• [Work order]
In the entries that follow, find the line containing "(463, 196) = (869, 525): brown plate -> none"; from there, copy every line exactly through the line containing "(624, 342) = (573, 727): turquoise".

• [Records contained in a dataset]
========================================================================

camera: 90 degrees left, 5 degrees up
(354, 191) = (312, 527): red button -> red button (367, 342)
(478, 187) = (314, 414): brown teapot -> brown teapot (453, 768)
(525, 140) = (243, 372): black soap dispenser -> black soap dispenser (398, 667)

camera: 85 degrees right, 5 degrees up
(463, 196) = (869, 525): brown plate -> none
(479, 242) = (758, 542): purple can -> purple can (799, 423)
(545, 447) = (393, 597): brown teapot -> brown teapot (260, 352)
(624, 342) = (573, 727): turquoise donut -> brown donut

========================================================================

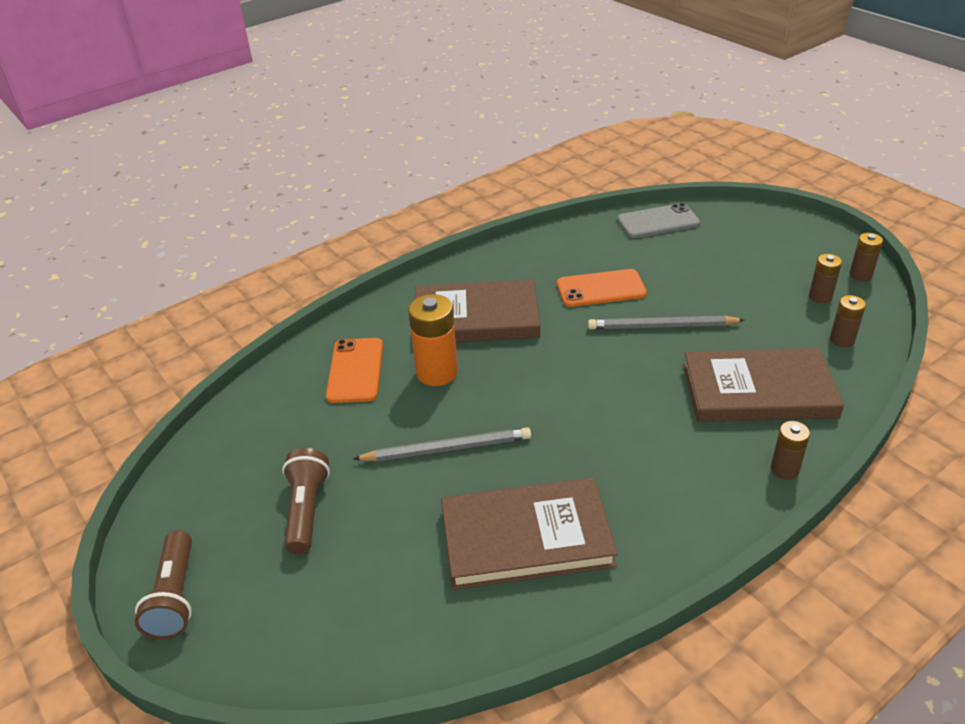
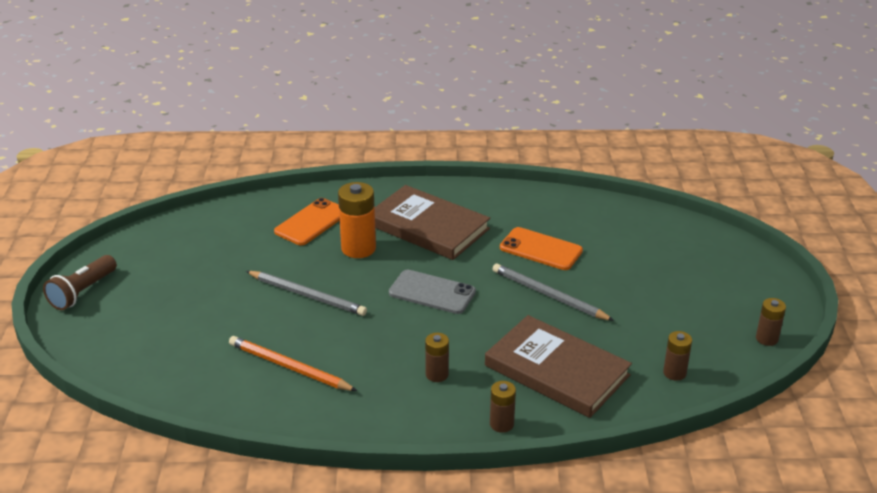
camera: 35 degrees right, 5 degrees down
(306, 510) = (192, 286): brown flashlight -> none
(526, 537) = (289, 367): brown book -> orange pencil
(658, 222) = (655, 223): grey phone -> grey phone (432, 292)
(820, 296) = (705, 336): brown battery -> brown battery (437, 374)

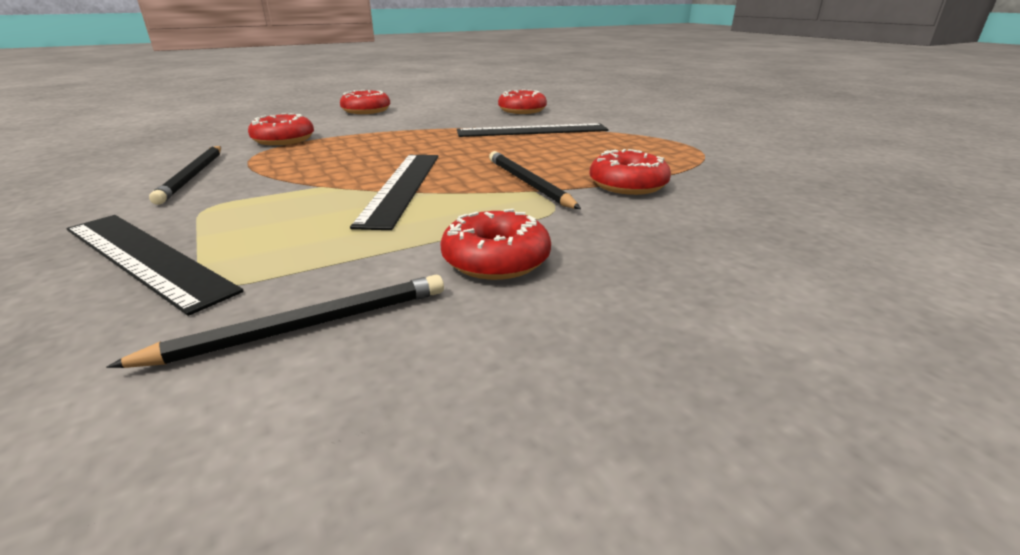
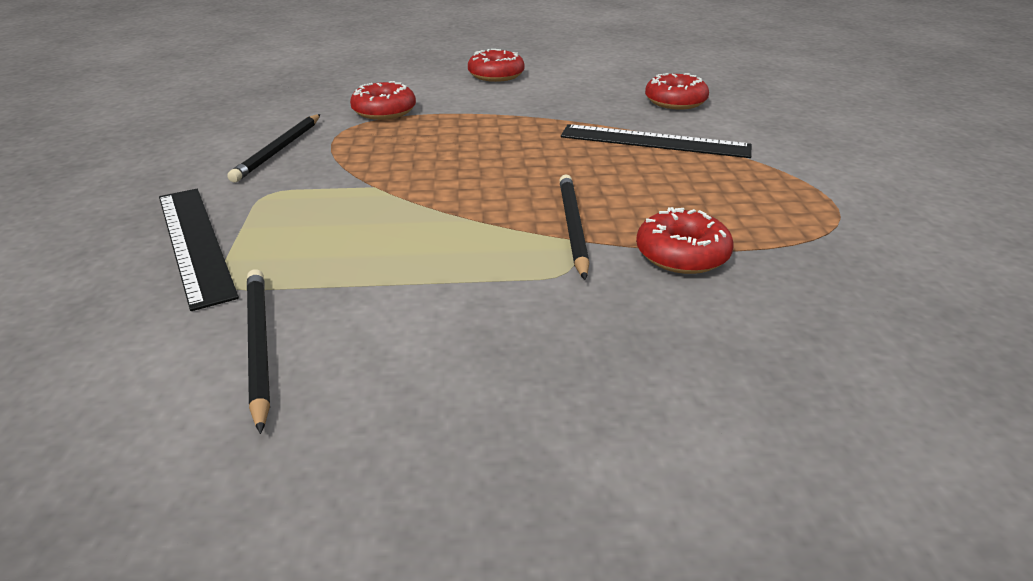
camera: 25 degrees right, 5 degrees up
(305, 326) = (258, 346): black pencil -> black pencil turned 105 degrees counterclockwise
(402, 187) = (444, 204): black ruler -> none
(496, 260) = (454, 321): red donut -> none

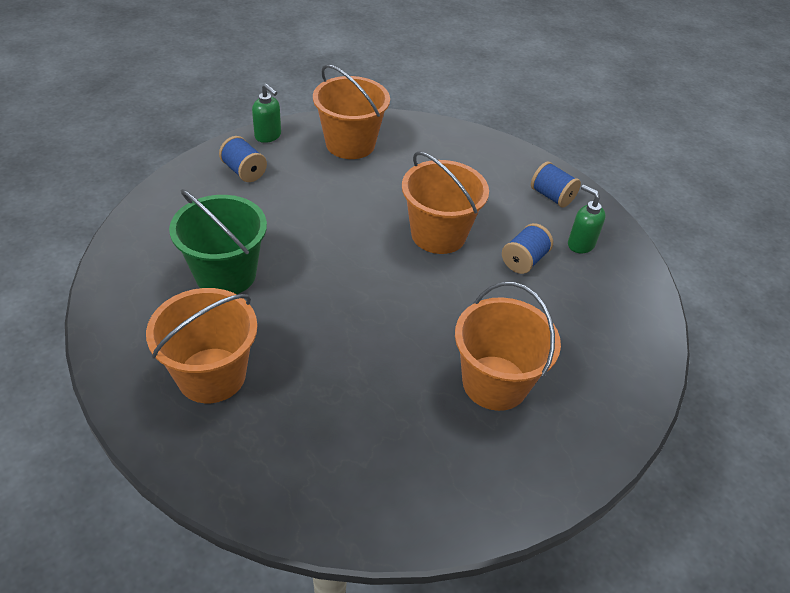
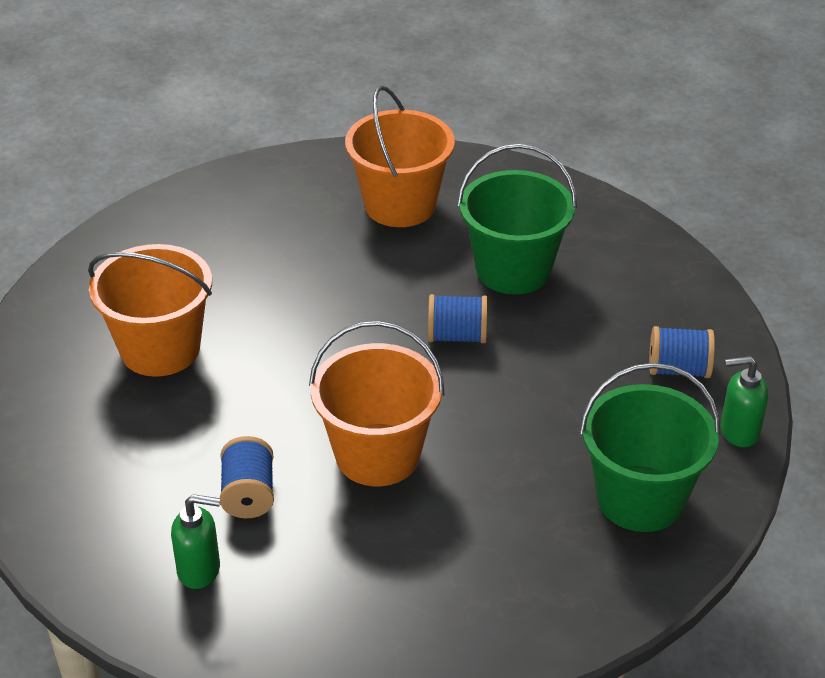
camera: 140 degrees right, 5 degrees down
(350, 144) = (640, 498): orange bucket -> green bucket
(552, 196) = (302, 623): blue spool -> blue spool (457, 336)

========================================================================

• [Written solution]
(463, 196) = (869, 525): brown plate -> none
(479, 242) = (758, 542): purple can -> purple can (799, 423)
(545, 447) = (393, 597): brown teapot -> brown teapot (260, 352)
(624, 342) = (573, 727): turquoise donut -> brown donut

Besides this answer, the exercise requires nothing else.